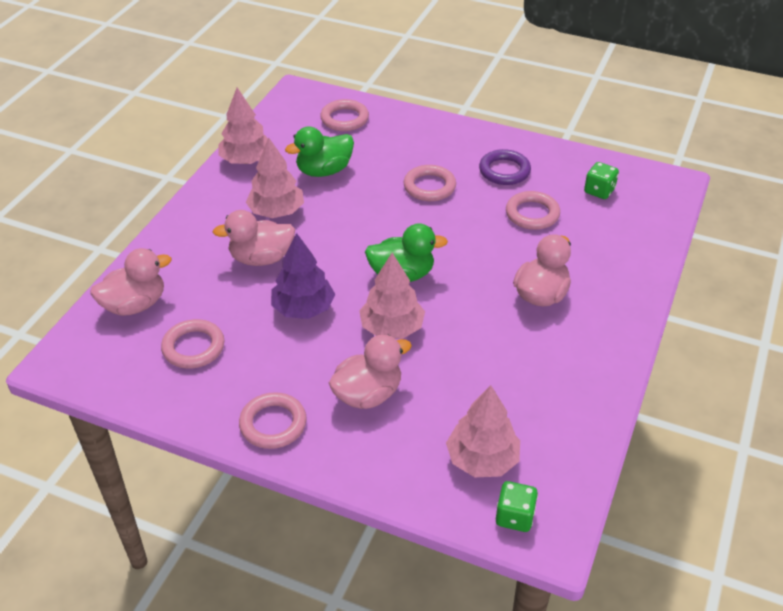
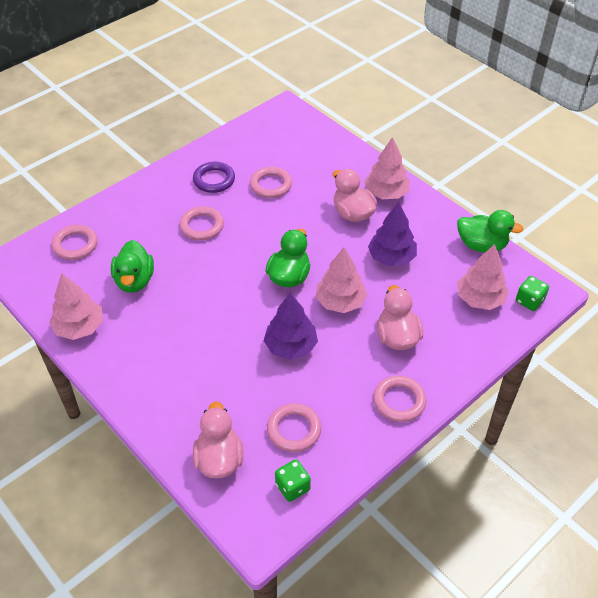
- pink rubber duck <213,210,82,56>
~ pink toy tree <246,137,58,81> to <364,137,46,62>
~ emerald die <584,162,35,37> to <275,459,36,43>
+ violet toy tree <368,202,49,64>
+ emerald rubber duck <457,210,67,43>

* * * *

# Task directions:
Please retype the data exactly, but do not carry over any picture.

# Problem solution:
- pink rubber duck <213,210,82,56>
~ pink toy tree <246,137,58,81> to <364,137,46,62>
~ emerald die <584,162,35,37> to <275,459,36,43>
+ violet toy tree <368,202,49,64>
+ emerald rubber duck <457,210,67,43>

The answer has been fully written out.